Look in the material below for the line with "none -> pink mouse [306,252,369,335]" and the line with "camera: 140 degrees right, 5 degrees up", then set down exactly those two lines and all lines between, nothing more.

/---

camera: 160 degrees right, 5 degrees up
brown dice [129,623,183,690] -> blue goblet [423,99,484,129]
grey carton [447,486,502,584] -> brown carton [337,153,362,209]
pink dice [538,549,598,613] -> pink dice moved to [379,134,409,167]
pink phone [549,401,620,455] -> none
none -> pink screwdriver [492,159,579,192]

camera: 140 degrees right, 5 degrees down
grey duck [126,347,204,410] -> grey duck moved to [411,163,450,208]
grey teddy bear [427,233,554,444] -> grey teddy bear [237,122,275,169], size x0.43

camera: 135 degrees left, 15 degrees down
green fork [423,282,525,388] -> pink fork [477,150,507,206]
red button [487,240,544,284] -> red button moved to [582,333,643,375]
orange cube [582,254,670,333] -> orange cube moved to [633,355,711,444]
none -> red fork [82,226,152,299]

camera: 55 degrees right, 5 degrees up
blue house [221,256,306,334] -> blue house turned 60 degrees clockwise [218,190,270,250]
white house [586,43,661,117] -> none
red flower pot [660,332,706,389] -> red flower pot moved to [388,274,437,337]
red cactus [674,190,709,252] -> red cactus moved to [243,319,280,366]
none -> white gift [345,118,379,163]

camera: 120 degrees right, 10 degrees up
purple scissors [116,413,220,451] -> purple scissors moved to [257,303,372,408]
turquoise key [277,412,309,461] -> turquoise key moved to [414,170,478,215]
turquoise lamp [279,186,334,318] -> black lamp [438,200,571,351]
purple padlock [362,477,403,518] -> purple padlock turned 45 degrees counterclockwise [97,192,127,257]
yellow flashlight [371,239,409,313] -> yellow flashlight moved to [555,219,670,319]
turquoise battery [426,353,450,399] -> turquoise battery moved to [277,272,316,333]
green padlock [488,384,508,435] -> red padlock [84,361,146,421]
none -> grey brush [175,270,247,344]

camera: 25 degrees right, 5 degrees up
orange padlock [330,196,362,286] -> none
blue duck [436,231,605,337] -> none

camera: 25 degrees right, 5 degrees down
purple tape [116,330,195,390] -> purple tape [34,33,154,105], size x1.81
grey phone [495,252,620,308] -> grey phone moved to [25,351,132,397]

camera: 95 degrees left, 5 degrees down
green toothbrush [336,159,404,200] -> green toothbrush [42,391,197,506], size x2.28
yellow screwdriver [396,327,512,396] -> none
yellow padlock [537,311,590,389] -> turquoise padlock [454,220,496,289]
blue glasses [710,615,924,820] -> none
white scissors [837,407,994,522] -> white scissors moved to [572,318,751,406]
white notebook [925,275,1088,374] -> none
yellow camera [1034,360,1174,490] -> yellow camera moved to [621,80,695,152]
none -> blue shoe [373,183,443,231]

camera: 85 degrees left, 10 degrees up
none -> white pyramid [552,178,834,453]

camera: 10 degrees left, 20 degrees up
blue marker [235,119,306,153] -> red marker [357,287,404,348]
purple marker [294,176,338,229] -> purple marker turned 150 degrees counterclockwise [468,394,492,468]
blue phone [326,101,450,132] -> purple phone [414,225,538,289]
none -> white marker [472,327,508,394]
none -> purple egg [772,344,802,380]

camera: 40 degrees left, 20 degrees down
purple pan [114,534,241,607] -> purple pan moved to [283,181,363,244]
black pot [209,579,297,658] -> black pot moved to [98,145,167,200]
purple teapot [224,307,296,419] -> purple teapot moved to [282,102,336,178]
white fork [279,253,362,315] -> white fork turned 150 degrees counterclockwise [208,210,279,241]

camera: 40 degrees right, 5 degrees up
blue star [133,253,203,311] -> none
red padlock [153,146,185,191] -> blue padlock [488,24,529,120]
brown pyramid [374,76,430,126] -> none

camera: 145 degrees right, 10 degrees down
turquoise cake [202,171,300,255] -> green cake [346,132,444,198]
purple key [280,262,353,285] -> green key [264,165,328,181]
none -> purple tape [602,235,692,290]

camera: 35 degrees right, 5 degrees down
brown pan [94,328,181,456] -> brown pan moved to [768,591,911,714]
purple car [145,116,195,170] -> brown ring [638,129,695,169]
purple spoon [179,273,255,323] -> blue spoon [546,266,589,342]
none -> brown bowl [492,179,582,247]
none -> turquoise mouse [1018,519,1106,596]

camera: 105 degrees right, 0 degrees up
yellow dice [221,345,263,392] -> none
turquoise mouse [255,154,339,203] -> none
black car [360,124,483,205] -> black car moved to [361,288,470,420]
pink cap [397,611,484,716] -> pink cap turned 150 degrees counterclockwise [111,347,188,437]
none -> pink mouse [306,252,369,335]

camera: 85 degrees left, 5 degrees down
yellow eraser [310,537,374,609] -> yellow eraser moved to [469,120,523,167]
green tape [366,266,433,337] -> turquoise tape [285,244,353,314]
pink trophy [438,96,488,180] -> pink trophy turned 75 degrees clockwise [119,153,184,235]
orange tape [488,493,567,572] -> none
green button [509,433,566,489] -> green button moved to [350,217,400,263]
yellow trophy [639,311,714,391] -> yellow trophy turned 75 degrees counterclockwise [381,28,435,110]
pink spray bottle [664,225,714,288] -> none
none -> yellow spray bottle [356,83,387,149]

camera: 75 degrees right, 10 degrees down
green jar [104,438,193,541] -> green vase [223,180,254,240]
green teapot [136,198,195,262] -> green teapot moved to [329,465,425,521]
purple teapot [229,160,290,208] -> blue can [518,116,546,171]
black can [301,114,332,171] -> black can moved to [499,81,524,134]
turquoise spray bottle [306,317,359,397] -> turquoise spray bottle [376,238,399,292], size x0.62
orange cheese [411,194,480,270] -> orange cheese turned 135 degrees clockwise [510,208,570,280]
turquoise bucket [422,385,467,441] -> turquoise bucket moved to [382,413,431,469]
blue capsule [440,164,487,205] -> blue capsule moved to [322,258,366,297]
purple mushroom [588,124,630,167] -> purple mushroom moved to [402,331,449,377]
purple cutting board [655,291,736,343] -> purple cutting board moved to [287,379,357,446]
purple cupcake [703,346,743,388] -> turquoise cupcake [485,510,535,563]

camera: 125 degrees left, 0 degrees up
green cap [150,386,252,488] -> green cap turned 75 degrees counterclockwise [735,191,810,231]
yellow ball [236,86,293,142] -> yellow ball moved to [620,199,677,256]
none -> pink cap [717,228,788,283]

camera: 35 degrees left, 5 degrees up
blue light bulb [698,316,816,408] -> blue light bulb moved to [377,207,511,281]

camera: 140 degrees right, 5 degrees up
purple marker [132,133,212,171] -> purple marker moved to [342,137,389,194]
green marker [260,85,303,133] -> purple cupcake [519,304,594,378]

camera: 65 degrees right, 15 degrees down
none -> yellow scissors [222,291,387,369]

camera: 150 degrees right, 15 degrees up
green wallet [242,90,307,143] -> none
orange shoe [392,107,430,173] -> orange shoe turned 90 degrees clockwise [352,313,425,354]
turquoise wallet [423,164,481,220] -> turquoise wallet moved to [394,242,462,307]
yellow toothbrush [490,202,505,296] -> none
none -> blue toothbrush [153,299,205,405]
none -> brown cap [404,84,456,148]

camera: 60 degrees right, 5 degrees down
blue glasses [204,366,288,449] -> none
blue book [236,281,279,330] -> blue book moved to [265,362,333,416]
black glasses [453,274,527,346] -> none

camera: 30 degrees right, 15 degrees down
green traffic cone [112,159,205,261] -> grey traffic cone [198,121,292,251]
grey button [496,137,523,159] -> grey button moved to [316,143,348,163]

\---

**The completed task:**
none -> pink mouse [306,252,369,335]

camera: 85 degrees left, 5 degrees down
yellow eraser [310,537,374,609] -> yellow eraser moved to [469,120,523,167]
green tape [366,266,433,337] -> turquoise tape [285,244,353,314]
pink trophy [438,96,488,180] -> pink trophy turned 75 degrees clockwise [119,153,184,235]
orange tape [488,493,567,572] -> none
green button [509,433,566,489] -> green button moved to [350,217,400,263]
yellow trophy [639,311,714,391] -> yellow trophy turned 75 degrees counterclockwise [381,28,435,110]
pink spray bottle [664,225,714,288] -> none
none -> yellow spray bottle [356,83,387,149]

camera: 75 degrees right, 10 degrees down
green jar [104,438,193,541] -> green vase [223,180,254,240]
green teapot [136,198,195,262] -> green teapot moved to [329,465,425,521]
purple teapot [229,160,290,208] -> blue can [518,116,546,171]
black can [301,114,332,171] -> black can moved to [499,81,524,134]
turquoise spray bottle [306,317,359,397] -> turquoise spray bottle [376,238,399,292], size x0.62
orange cheese [411,194,480,270] -> orange cheese turned 135 degrees clockwise [510,208,570,280]
turquoise bucket [422,385,467,441] -> turquoise bucket moved to [382,413,431,469]
blue capsule [440,164,487,205] -> blue capsule moved to [322,258,366,297]
purple mushroom [588,124,630,167] -> purple mushroom moved to [402,331,449,377]
purple cutting board [655,291,736,343] -> purple cutting board moved to [287,379,357,446]
purple cupcake [703,346,743,388] -> turquoise cupcake [485,510,535,563]

camera: 125 degrees left, 0 degrees up
green cap [150,386,252,488] -> green cap turned 75 degrees counterclockwise [735,191,810,231]
yellow ball [236,86,293,142] -> yellow ball moved to [620,199,677,256]
none -> pink cap [717,228,788,283]

camera: 35 degrees left, 5 degrees up
blue light bulb [698,316,816,408] -> blue light bulb moved to [377,207,511,281]

camera: 140 degrees right, 5 degrees up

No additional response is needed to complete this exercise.